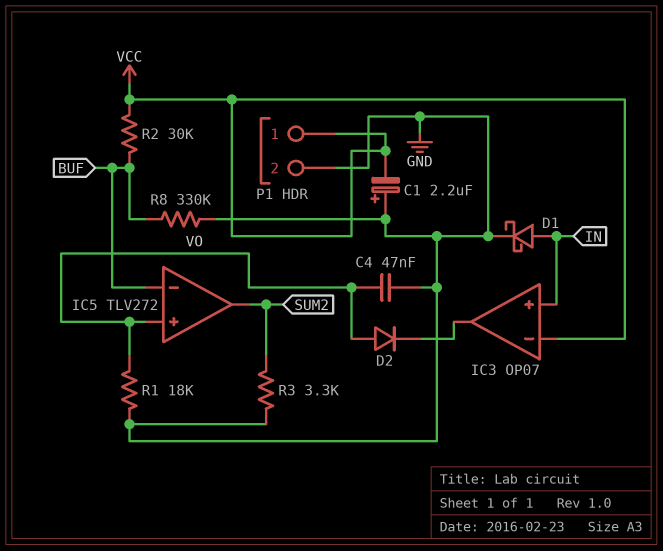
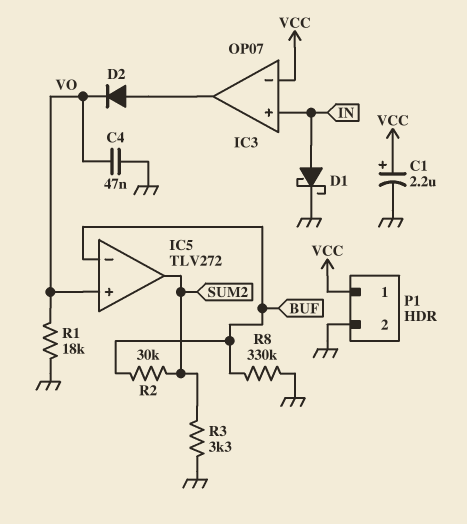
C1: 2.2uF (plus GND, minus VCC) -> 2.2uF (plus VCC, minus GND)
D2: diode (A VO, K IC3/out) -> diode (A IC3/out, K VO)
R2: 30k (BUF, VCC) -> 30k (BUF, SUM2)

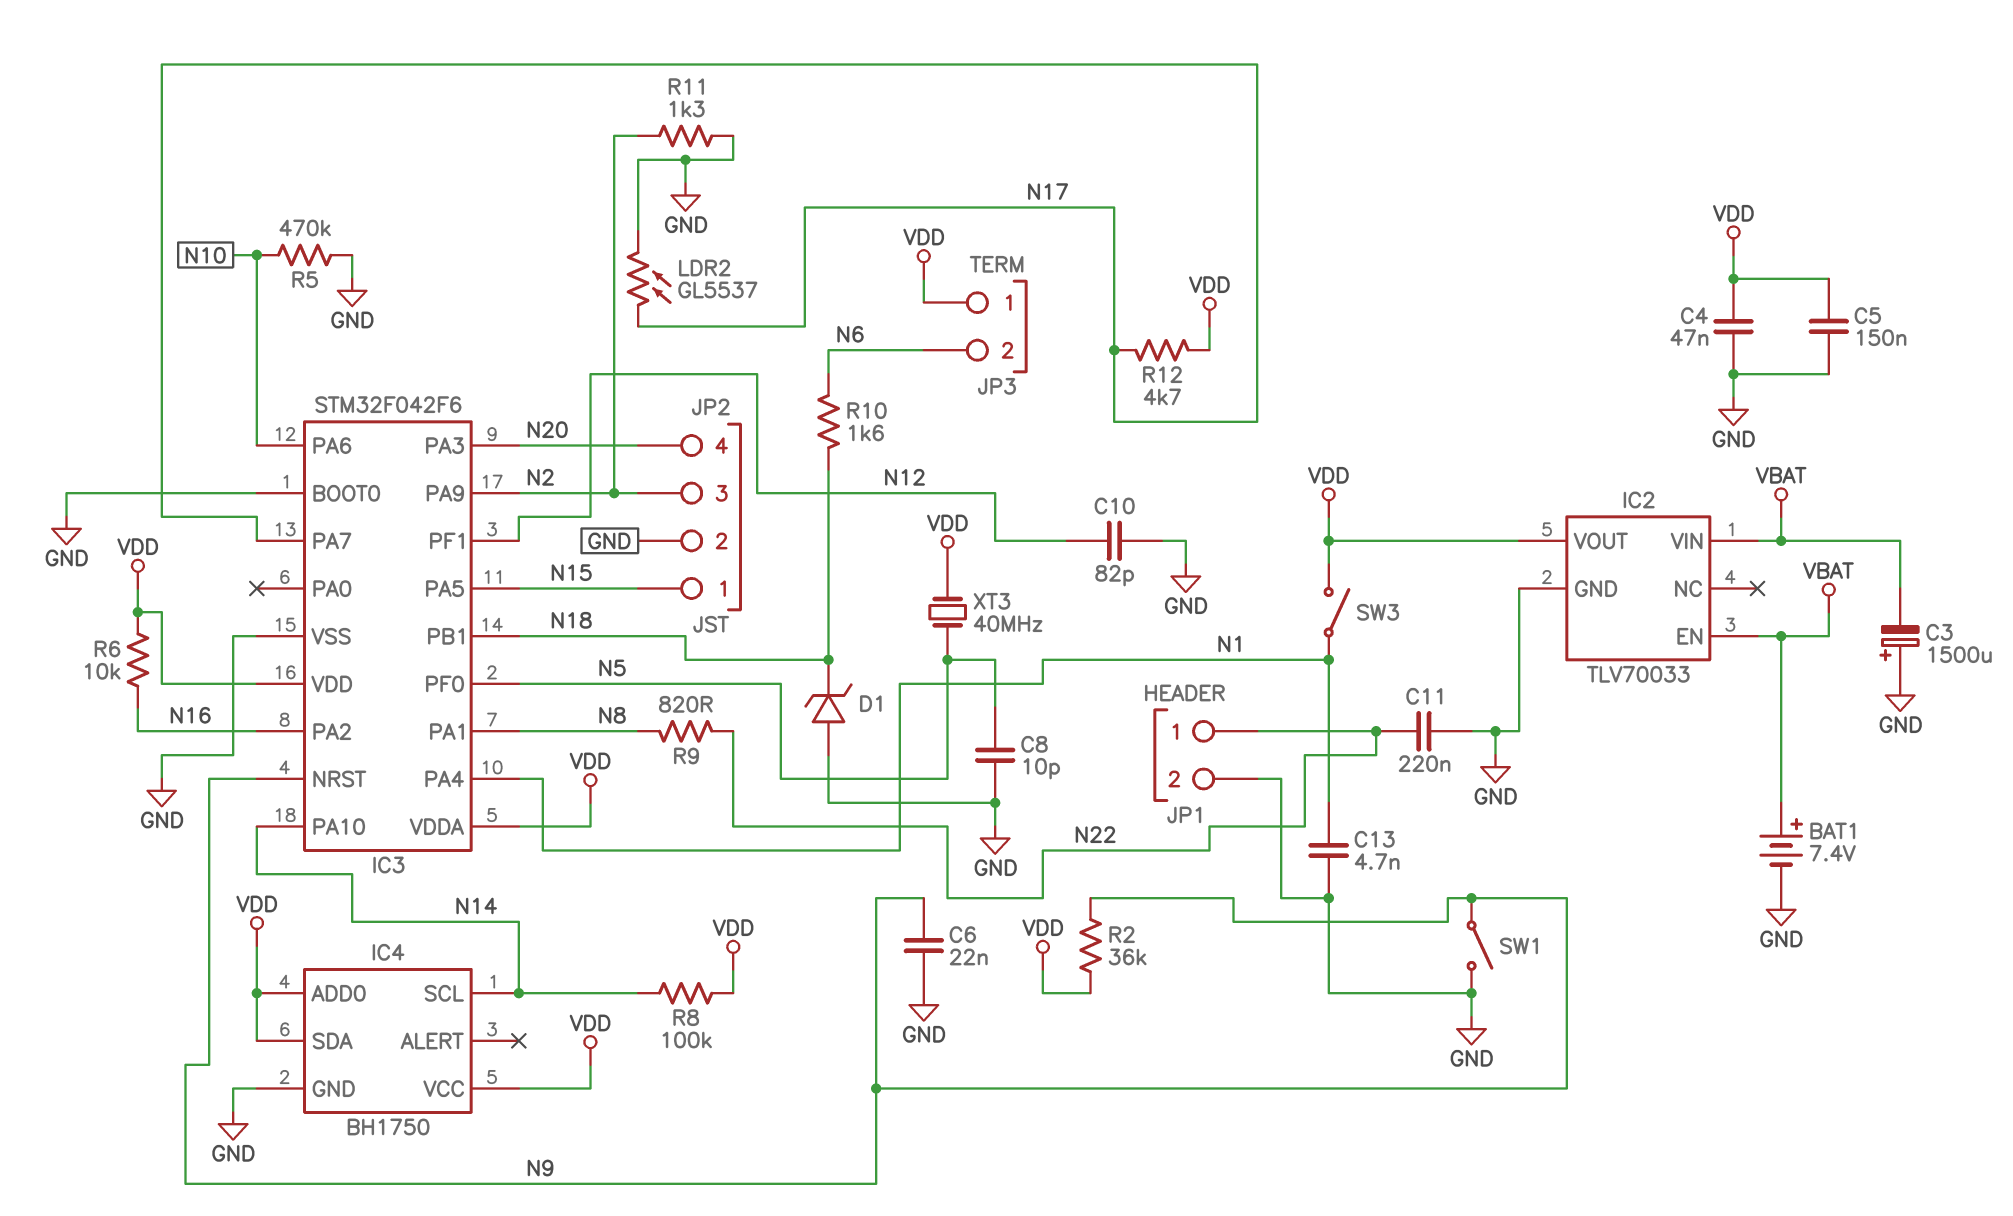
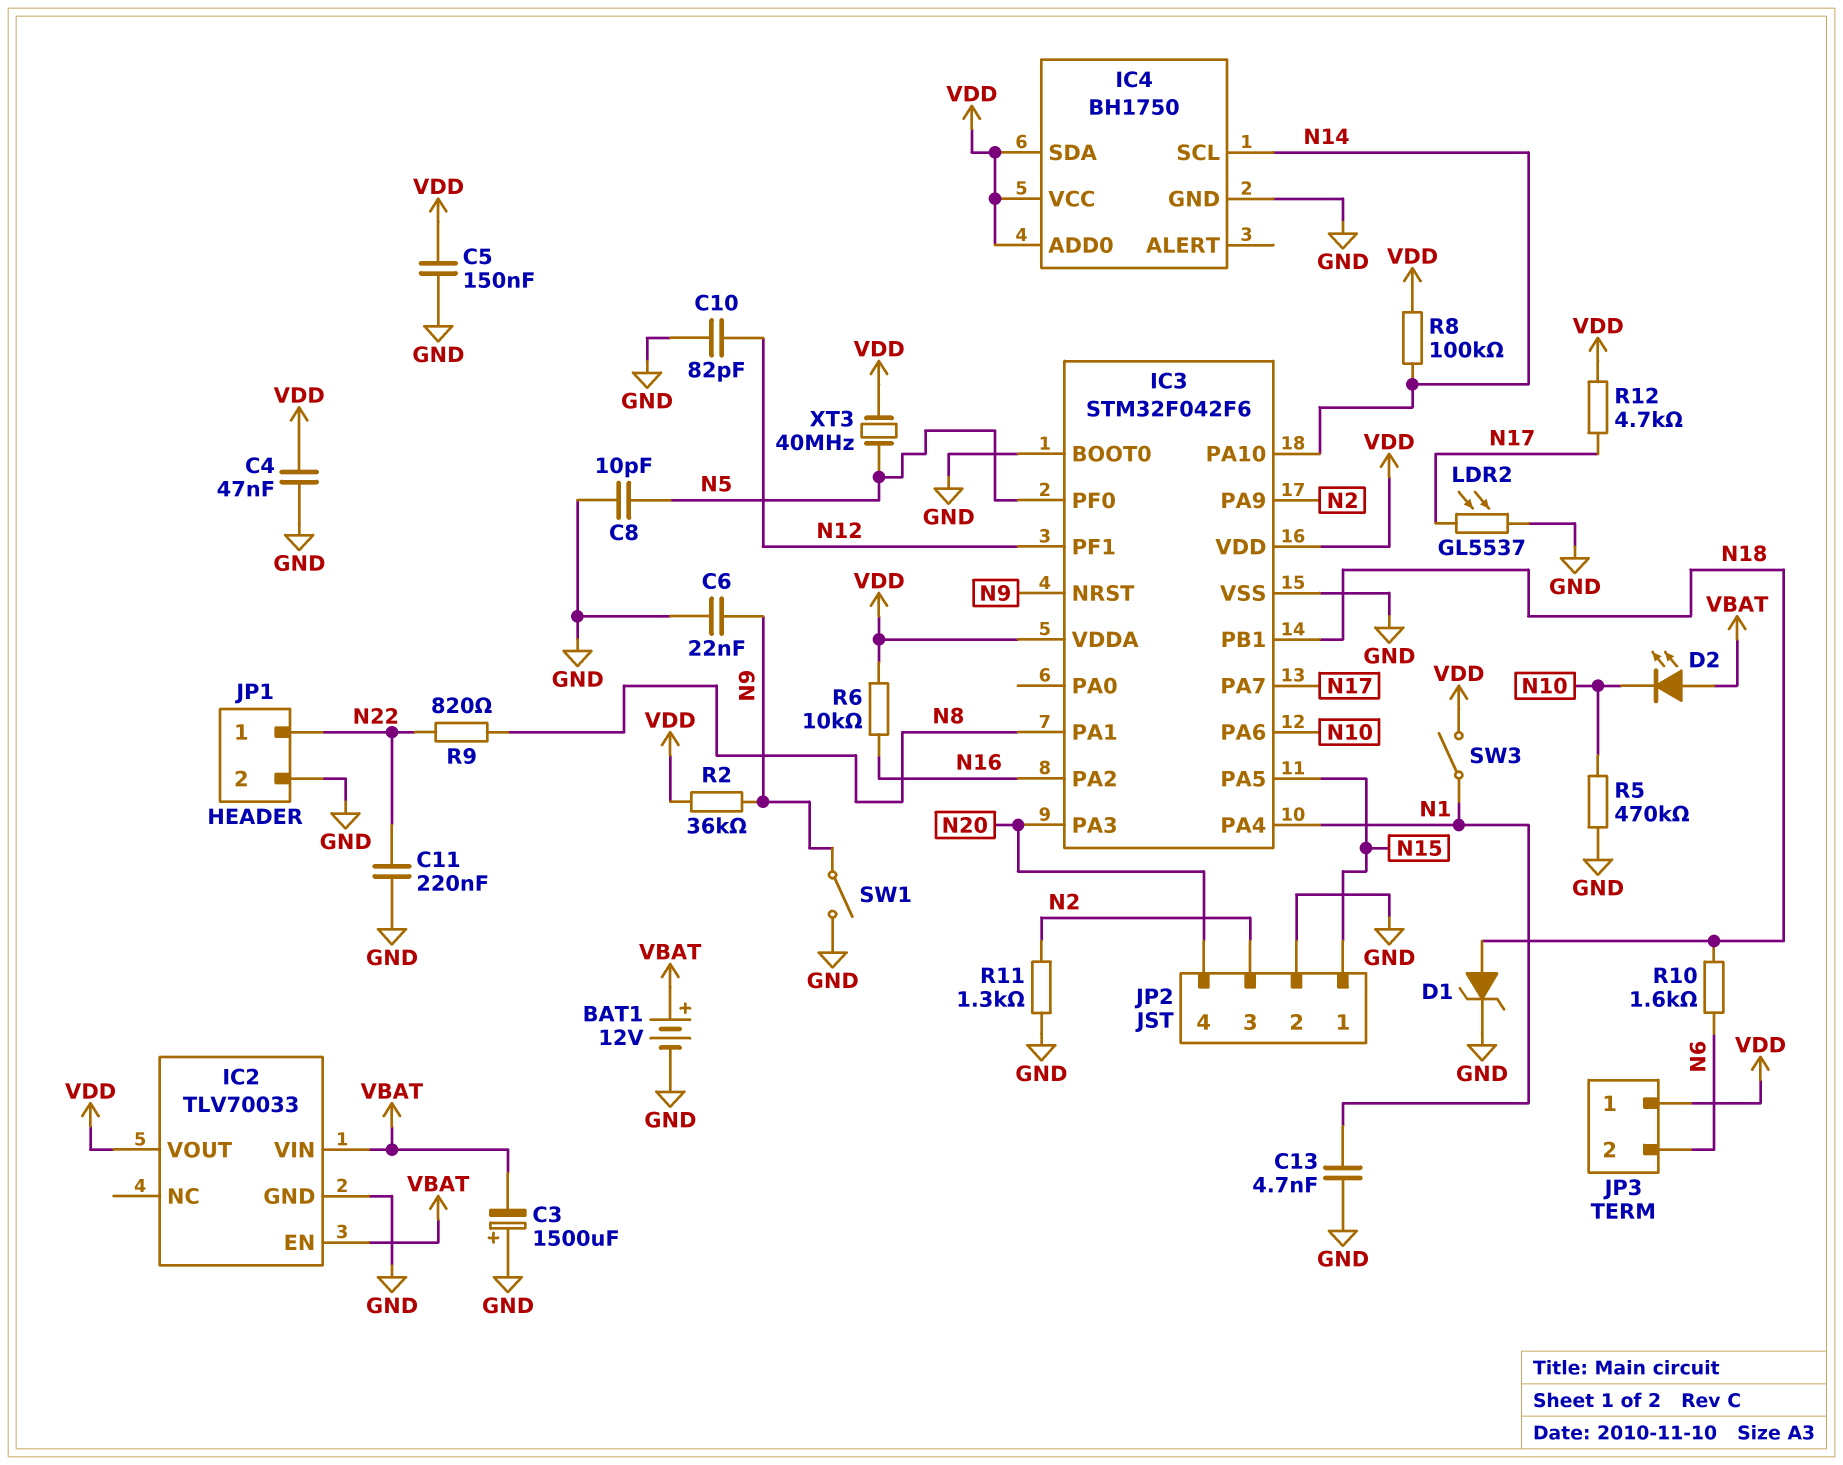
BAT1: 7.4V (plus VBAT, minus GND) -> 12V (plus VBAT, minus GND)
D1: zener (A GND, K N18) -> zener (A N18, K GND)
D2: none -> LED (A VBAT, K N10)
- - - -
▶ [Task goal]:
Give the listing again exactly, excluding pictures.

▶ [Written reply]:
C1: 2.2uF (plus GND, minus VCC) -> 2.2uF (plus VCC, minus GND)
D2: diode (A VO, K IC3/out) -> diode (A IC3/out, K VO)
R2: 30k (BUF, VCC) -> 30k (BUF, SUM2)

BAT1: 7.4V (plus VBAT, minus GND) -> 12V (plus VBAT, minus GND)
D1: zener (A GND, K N18) -> zener (A N18, K GND)
D2: none -> LED (A VBAT, K N10)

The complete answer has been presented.